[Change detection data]
=== Begin Enclosure ===
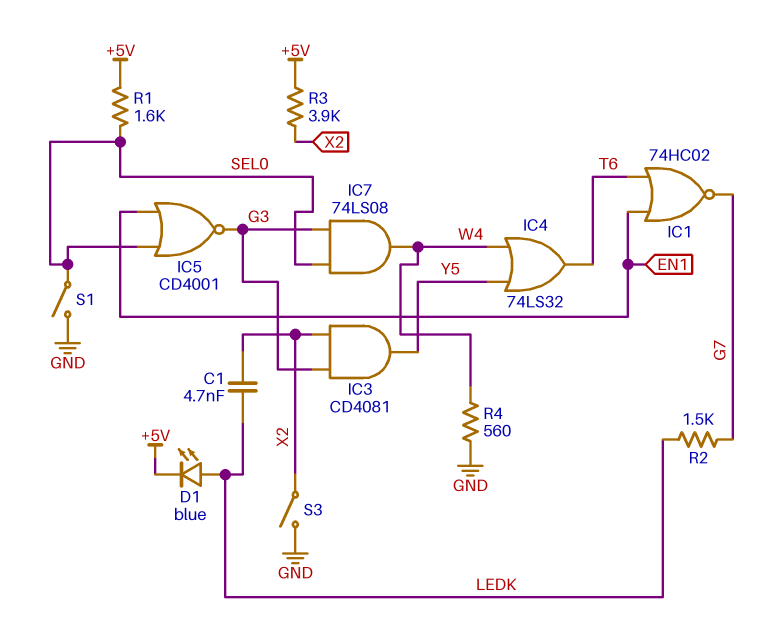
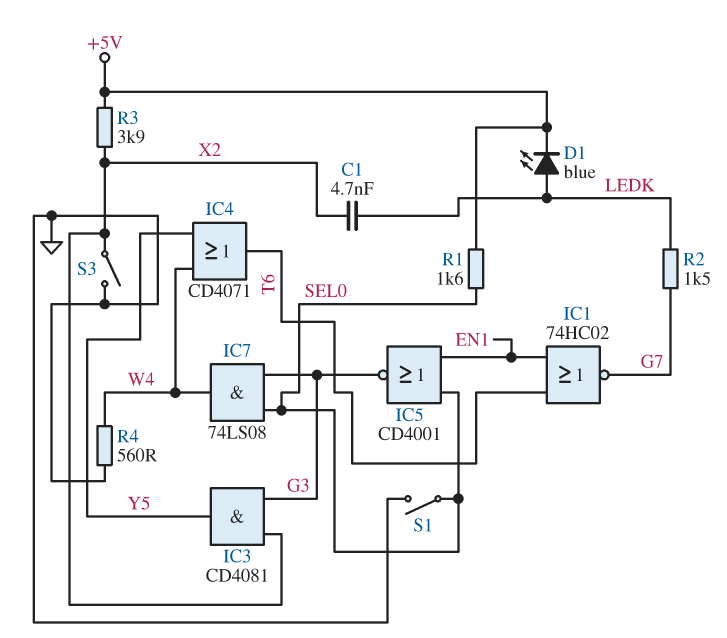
IC4: OR 74LS32 (in W4, in Y5, out T6) -> OR CD4071 (in W4, in Y5, out T6)

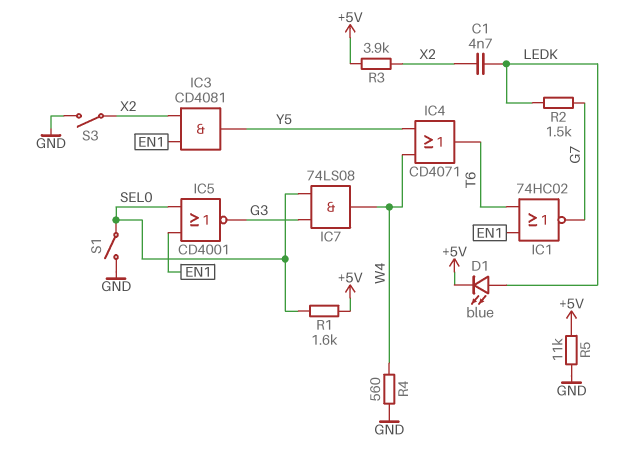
IC3: AND CD4081 (in G3, in X2, out Y5) -> AND CD4081 (in EN1, in X2, out Y5)
R5: none -> 11k (+5V, GND)

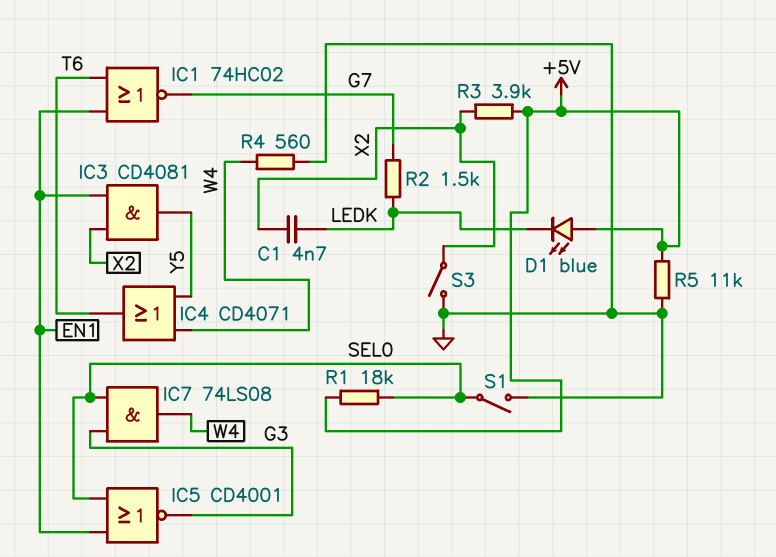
D1: LED blue (A LEDK, K +5V) -> LED blue (A +5V, K LEDK)
R1: 1.6k (+5V, SEL0) -> 18k (+5V, SEL0)

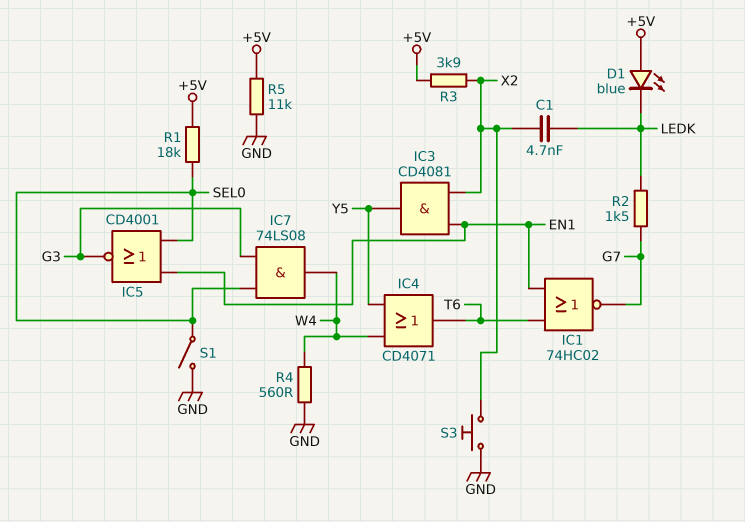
S3: switch (GND, X2) -> button (GND, X2)

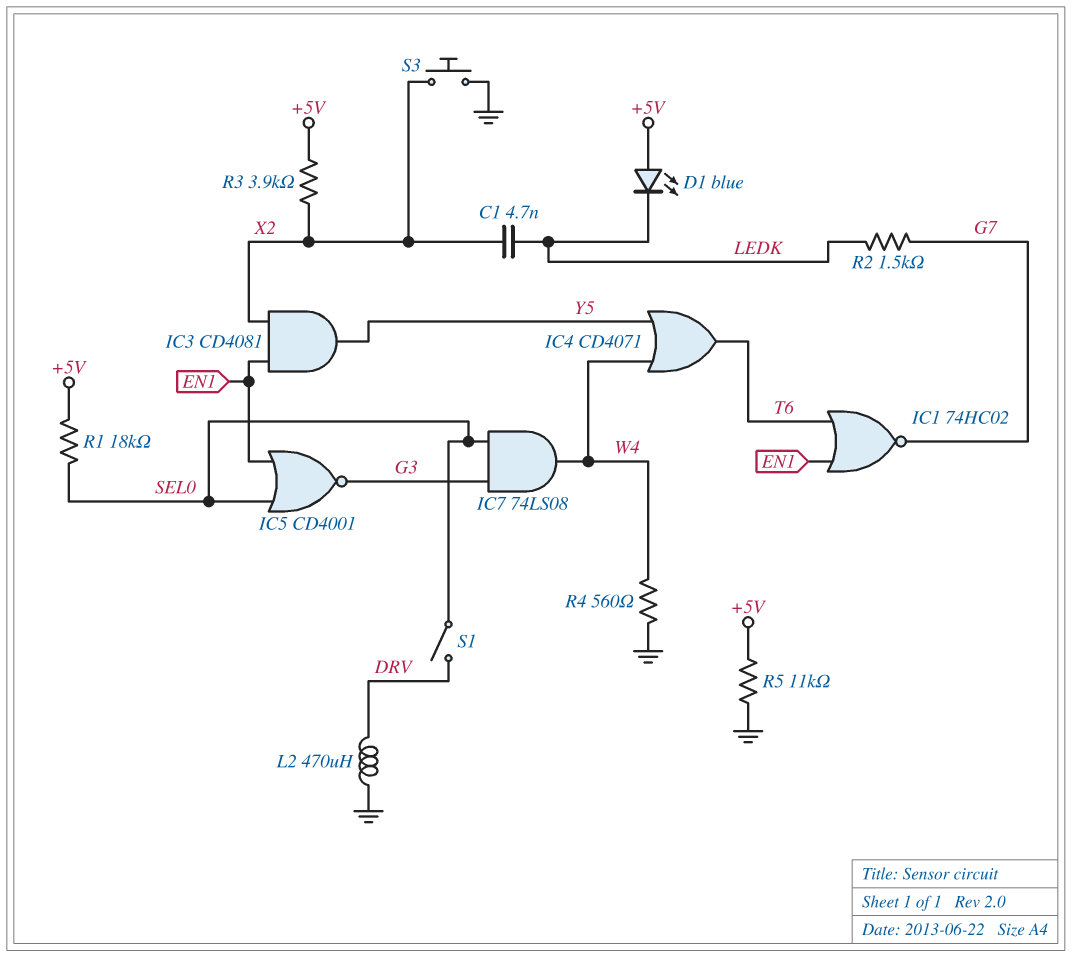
L2: none -> 470uH (DRV, GND)
S1: switch (GND, SEL0) -> switch (DRV, SEL0)

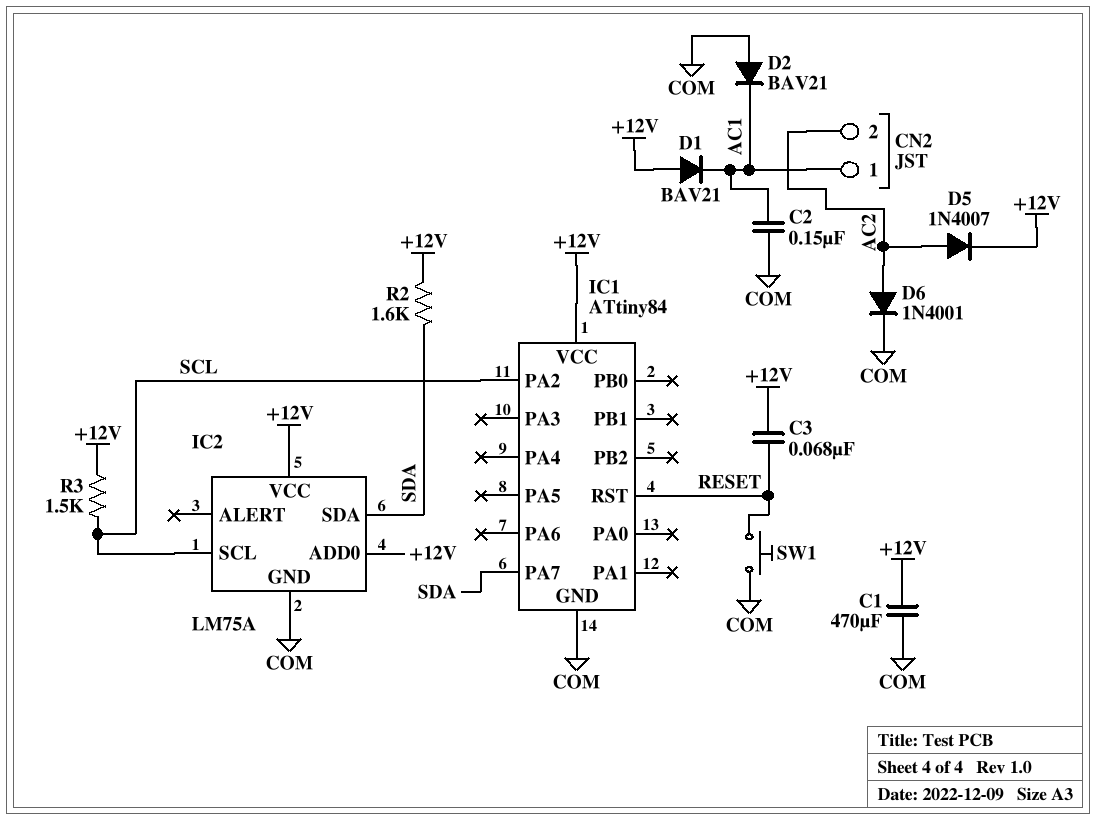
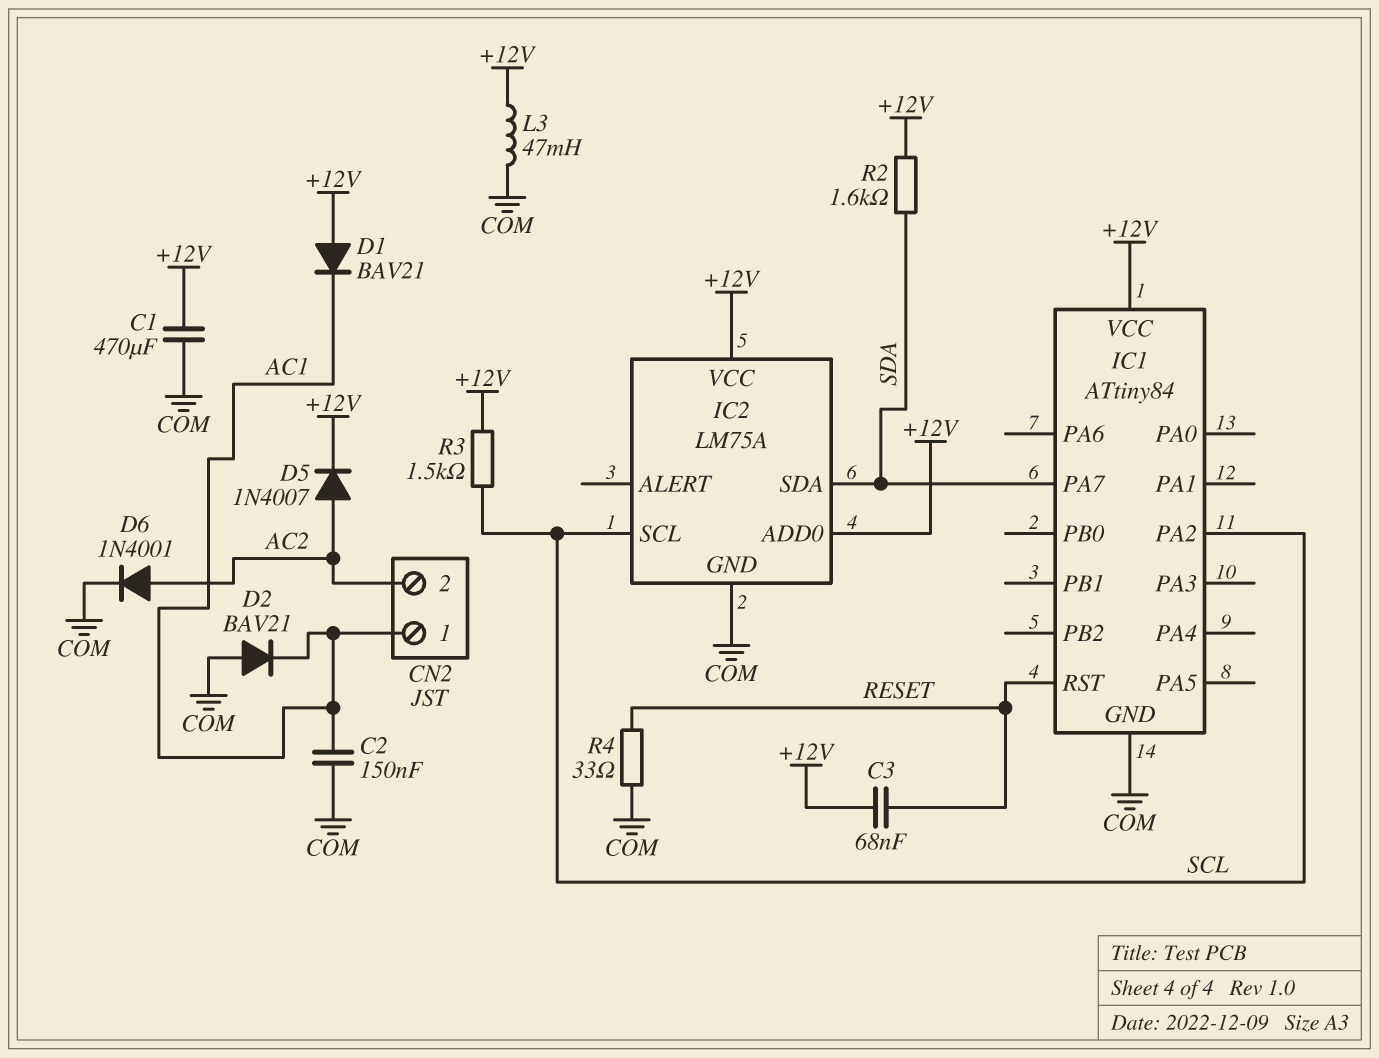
L3: none -> 47mH (+12V, COM)
R4: none -> 33 (COM, RESET)
SW1: button (COM, RESET) -> none

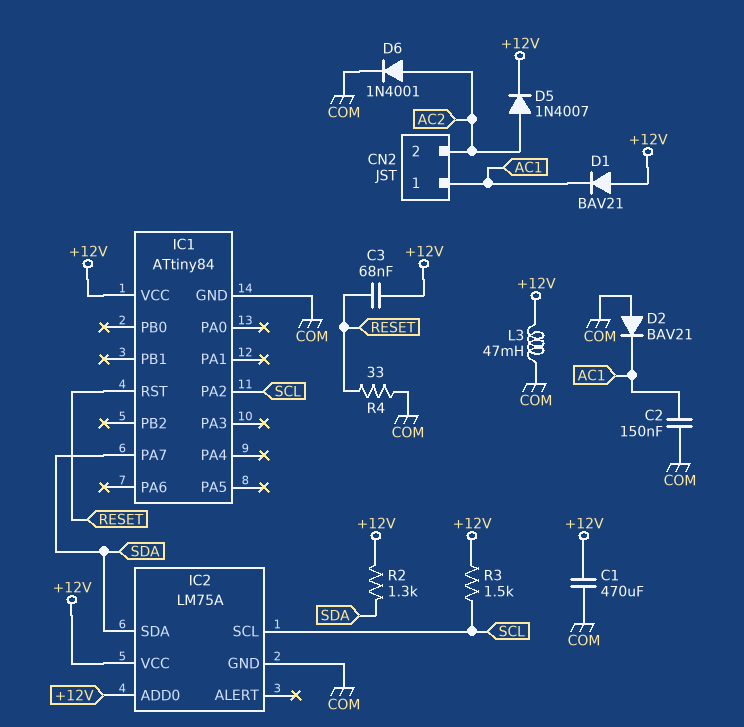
R2: 1.6k (+12V, SDA) -> 1.3k (+12V, SDA)

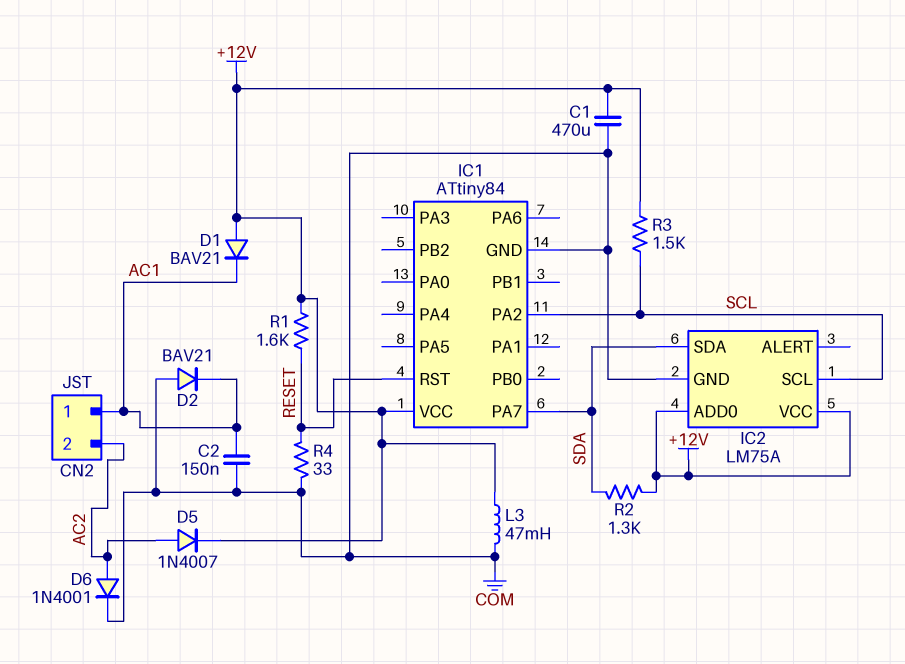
C3: 68nF (+12V, RESET) -> none
R1: none -> 1.6k (+12V, RESET)

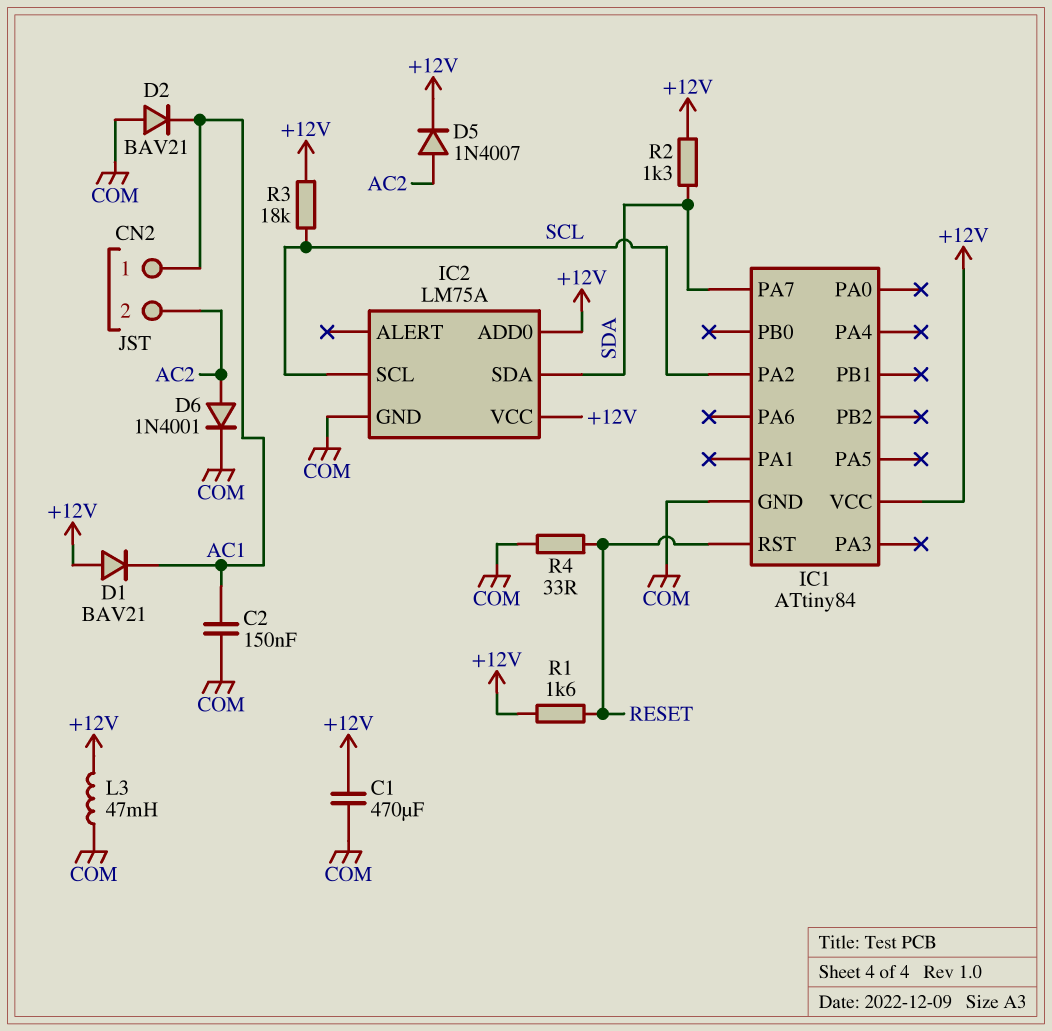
R3: 1.5k (+12V, SCL) -> 18k (+12V, SCL)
=== End Enclosure ===
Directions for this task
Look through the data above for the string "none" and copy every line where it appears.

Completed exercise
R5: none -> 11k (+5V, GND)
L2: none -> 470uH (DRV, GND)
L3: none -> 47mH (+12V, COM)
R4: none -> 33 (COM, RESET)
SW1: button (COM, RESET) -> none
C3: 68nF (+12V, RESET) -> none
R1: none -> 1.6k (+12V, RESET)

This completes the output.